§ Set problem
Rewrite the records below, changing every "on the page" to "on the screen" and leaving everything else the same.

— Begin Dataset records —

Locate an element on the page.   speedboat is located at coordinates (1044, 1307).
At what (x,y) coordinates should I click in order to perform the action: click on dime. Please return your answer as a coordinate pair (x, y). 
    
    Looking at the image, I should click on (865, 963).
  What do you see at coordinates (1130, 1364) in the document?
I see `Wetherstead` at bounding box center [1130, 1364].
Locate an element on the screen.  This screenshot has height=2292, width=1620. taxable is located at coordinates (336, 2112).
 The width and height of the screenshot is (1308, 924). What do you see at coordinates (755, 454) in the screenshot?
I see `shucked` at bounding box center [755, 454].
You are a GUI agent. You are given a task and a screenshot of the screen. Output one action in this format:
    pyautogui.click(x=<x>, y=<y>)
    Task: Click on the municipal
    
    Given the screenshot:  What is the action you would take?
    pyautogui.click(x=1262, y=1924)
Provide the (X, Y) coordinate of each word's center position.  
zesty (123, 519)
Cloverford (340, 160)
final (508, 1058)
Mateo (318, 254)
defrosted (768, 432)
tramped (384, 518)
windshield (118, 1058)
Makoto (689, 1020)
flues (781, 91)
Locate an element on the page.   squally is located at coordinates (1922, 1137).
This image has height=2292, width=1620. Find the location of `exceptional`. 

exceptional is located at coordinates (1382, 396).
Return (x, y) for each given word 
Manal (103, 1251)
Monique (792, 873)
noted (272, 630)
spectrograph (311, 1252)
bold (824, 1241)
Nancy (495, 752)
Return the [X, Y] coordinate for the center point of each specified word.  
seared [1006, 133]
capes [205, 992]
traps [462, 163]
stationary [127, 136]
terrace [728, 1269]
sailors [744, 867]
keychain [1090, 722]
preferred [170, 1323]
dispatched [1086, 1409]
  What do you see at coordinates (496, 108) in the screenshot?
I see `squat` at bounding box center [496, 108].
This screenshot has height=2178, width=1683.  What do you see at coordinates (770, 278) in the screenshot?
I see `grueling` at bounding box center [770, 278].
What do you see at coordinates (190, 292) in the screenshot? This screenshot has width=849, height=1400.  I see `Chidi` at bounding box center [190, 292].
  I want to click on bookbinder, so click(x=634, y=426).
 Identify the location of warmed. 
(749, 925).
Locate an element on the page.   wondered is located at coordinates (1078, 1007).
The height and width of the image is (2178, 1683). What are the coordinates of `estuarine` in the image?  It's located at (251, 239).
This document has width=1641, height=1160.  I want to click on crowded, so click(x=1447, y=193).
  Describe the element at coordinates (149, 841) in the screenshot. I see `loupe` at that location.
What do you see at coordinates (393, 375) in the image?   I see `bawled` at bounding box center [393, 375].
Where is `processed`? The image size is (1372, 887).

— End Dataset records —

§ Answer to this task
Locate an element on the screen.   speedboat is located at coordinates (1044, 1307).
At what (x,y) coordinates should I click in order to perform the action: click on dime. Please return your answer as a coordinate pair (x, y). 
    
    Looking at the image, I should click on (865, 963).
  What do you see at coordinates (1130, 1364) in the document?
I see `Wetherstead` at bounding box center [1130, 1364].
Locate an element on the screen.  This screenshot has height=2292, width=1620. taxable is located at coordinates (336, 2112).
 The width and height of the screenshot is (1308, 924). What do you see at coordinates (755, 454) in the screenshot?
I see `shucked` at bounding box center [755, 454].
You are a GUI agent. You are given a task and a screenshot of the screen. Output one action in this format:
    pyautogui.click(x=<x>, y=<y>)
    Task: Click on the municipal
    
    Given the screenshot:  What is the action you would take?
    pyautogui.click(x=1262, y=1924)
Provide the (X, Y) coordinate of each word's center position.  
zesty (123, 519)
Cloverford (340, 160)
final (508, 1058)
Mateo (318, 254)
defrosted (768, 432)
tramped (384, 518)
windshield (118, 1058)
Makoto (689, 1020)
flues (781, 91)
Locate an element on the screen.   squally is located at coordinates (1922, 1137).
This image has height=2292, width=1620. Find the location of `exceptional`. 

exceptional is located at coordinates (1382, 396).
Return (x, y) for each given word 
Manal (103, 1251)
Monique (792, 873)
noted (272, 630)
spectrograph (311, 1252)
bold (824, 1241)
Nancy (495, 752)
Return the [X, Y] coordinate for the center point of each specified word.  
seared [1006, 133]
capes [205, 992]
traps [462, 163]
stationary [127, 136]
terrace [728, 1269]
sailors [744, 867]
keychain [1090, 722]
preferred [170, 1323]
dispatched [1086, 1409]
  What do you see at coordinates (496, 108) in the screenshot?
I see `squat` at bounding box center [496, 108].
This screenshot has height=2178, width=1683.  What do you see at coordinates (770, 278) in the screenshot?
I see `grueling` at bounding box center [770, 278].
What do you see at coordinates (190, 292) in the screenshot? This screenshot has width=849, height=1400.  I see `Chidi` at bounding box center [190, 292].
  I want to click on bookbinder, so click(x=634, y=426).
 Identify the location of warmed. 
(749, 925).
Locate an element on the screen.   wondered is located at coordinates (1078, 1007).
The height and width of the image is (2178, 1683). What are the coordinates of `estuarine` in the image?  It's located at (251, 239).
This document has width=1641, height=1160.  I want to click on crowded, so click(x=1447, y=193).
  Describe the element at coordinates (149, 841) in the screenshot. I see `loupe` at that location.
What do you see at coordinates (393, 375) in the image?   I see `bawled` at bounding box center [393, 375].
Where is `processed`? The image size is (1372, 887).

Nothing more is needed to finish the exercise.